■ Task description:
Look for "AGND" in the listing below. Gather each line that contains it.

Start of Provided entries

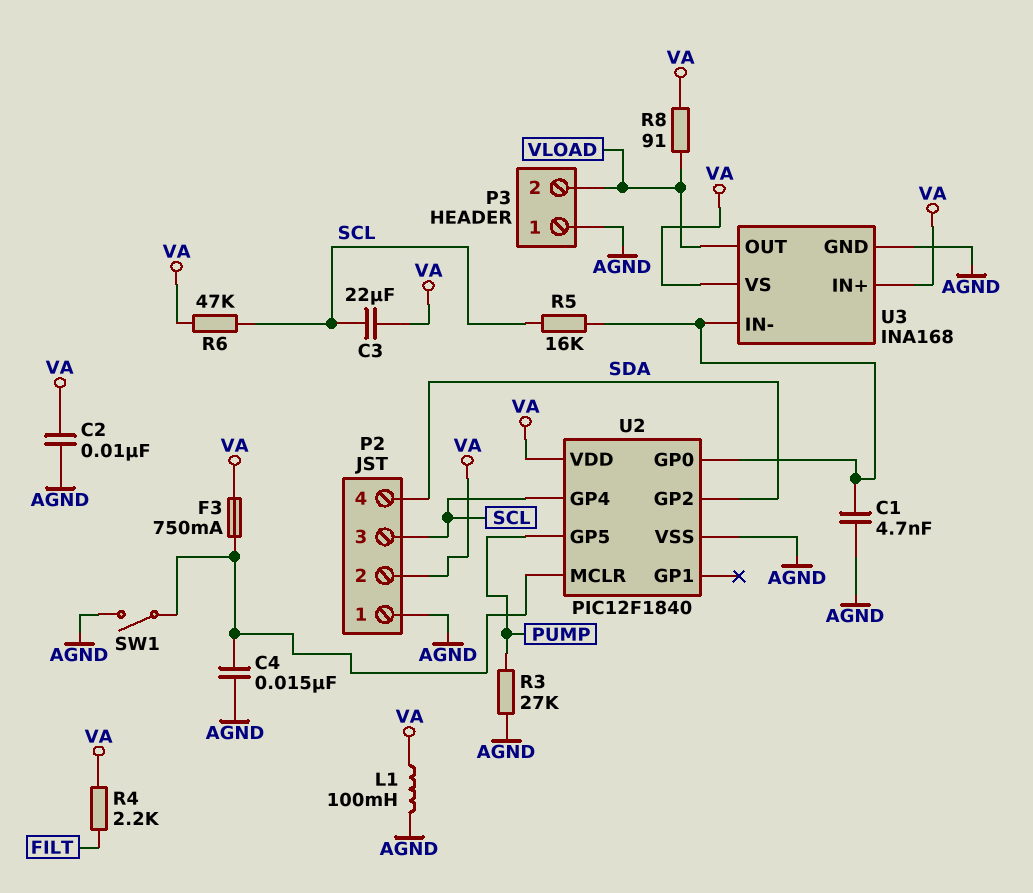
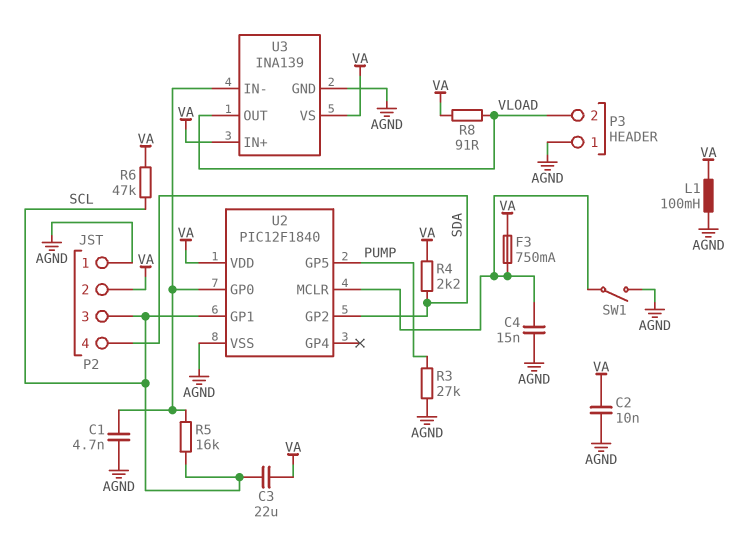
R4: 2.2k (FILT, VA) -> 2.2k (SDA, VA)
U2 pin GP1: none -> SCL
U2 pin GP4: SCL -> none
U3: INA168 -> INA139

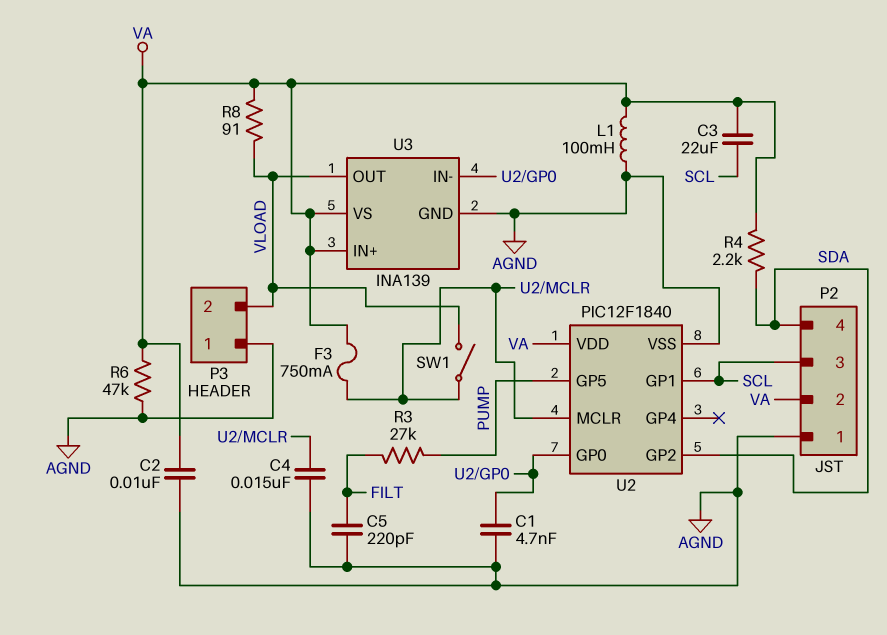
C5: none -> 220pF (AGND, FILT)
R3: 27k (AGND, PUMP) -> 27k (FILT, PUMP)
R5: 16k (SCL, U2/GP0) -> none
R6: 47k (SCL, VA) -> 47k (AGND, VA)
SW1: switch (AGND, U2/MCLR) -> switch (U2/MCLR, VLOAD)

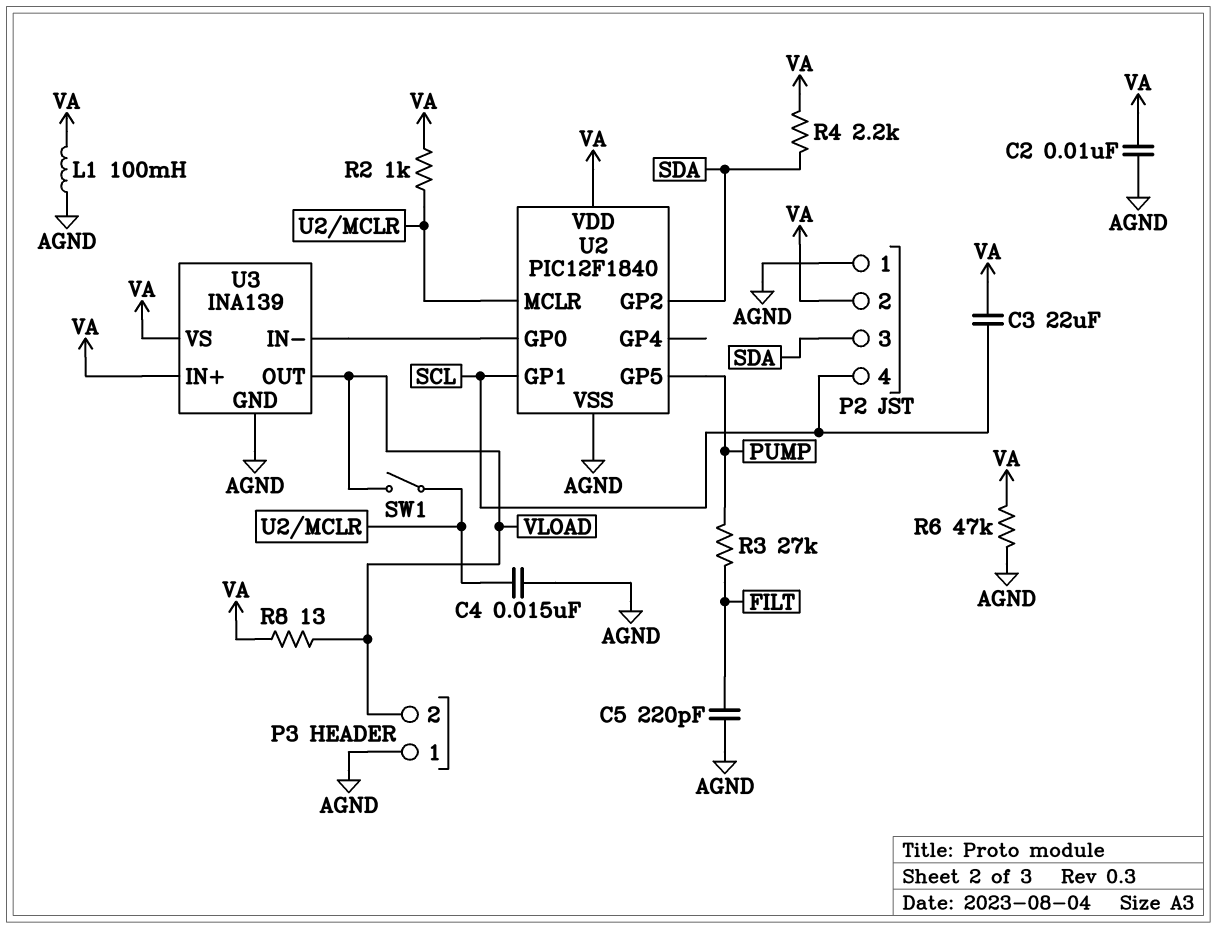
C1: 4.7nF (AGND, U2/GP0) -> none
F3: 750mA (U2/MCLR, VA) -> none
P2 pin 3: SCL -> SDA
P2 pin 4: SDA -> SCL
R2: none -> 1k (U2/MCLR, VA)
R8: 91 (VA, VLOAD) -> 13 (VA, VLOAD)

End of Provided entries

■ Written response:
C5: none -> 220pF (AGND, FILT)
R3: 27k (AGND, PUMP) -> 27k (FILT, PUMP)
R6: 47k (SCL, VA) -> 47k (AGND, VA)
SW1: switch (AGND, U2/MCLR) -> switch (U2/MCLR, VLOAD)
C1: 4.7nF (AGND, U2/GP0) -> none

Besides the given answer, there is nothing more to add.